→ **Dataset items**
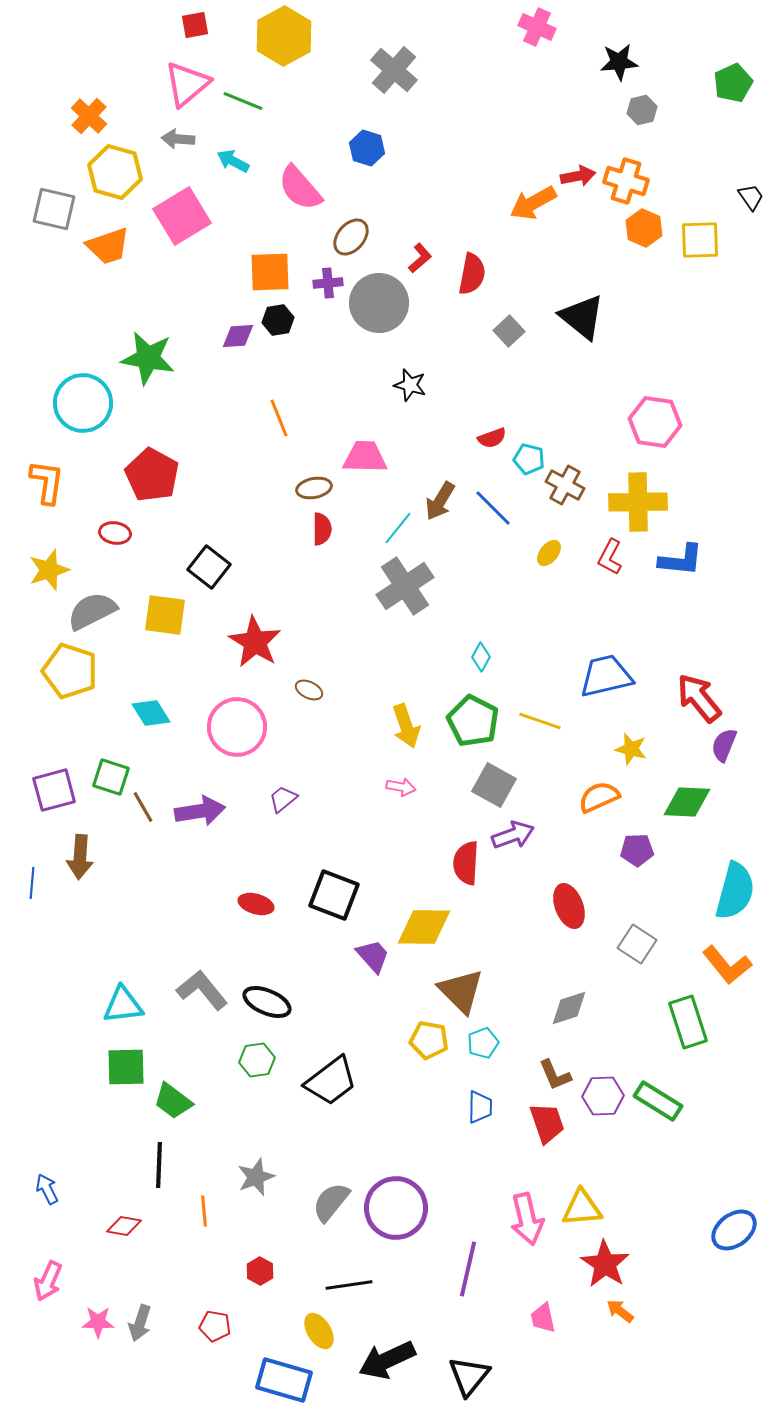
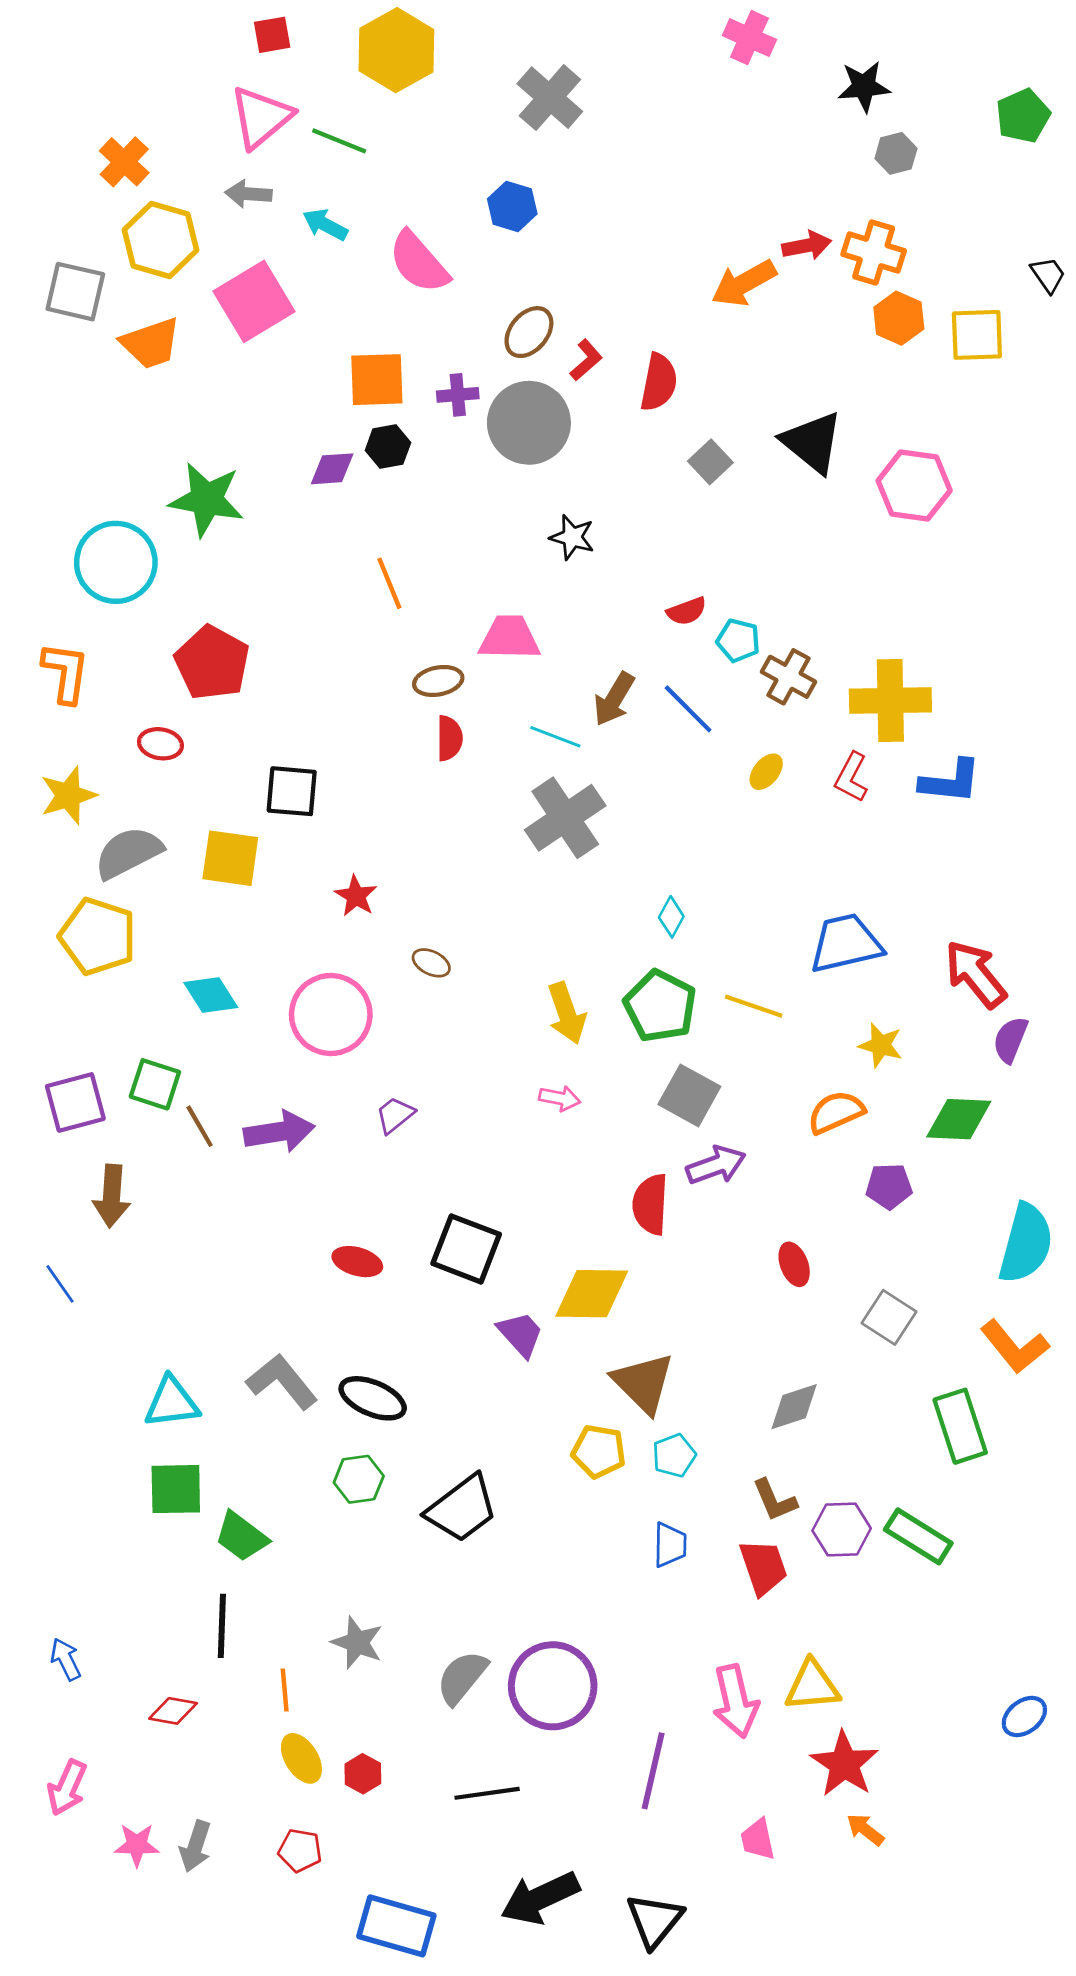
brown ellipse: (351, 237) -> (529, 332), moved
pink hexagon: (655, 422) -> (914, 486), moved
cyan line: (398, 528) -> (555, 737), turned 72
black square: (209, 567) -> (292, 791), turned -33
red star: (255, 642) -> (356, 896), size x0.6
blue line: (32, 883) -> (60, 1284), moved, turned -40
red ellipse: (569, 906) -> (794, 1264), size x0.7
gray star: (256, 1177) -> (357, 1643), turned -30
blue ellipse: (734, 1230) -> (1024, 1717), size x0.7
yellow ellipse: (319, 1331) -> (301, 1758), moved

→ **Activity**
Take the line that contains "blue ellipse: (734, 1230)" and each line after it down to the last of the records, and retype them exactly; add nothing else.

→ **Solved exercise**
blue ellipse: (734, 1230) -> (1024, 1717), size x0.7
yellow ellipse: (319, 1331) -> (301, 1758), moved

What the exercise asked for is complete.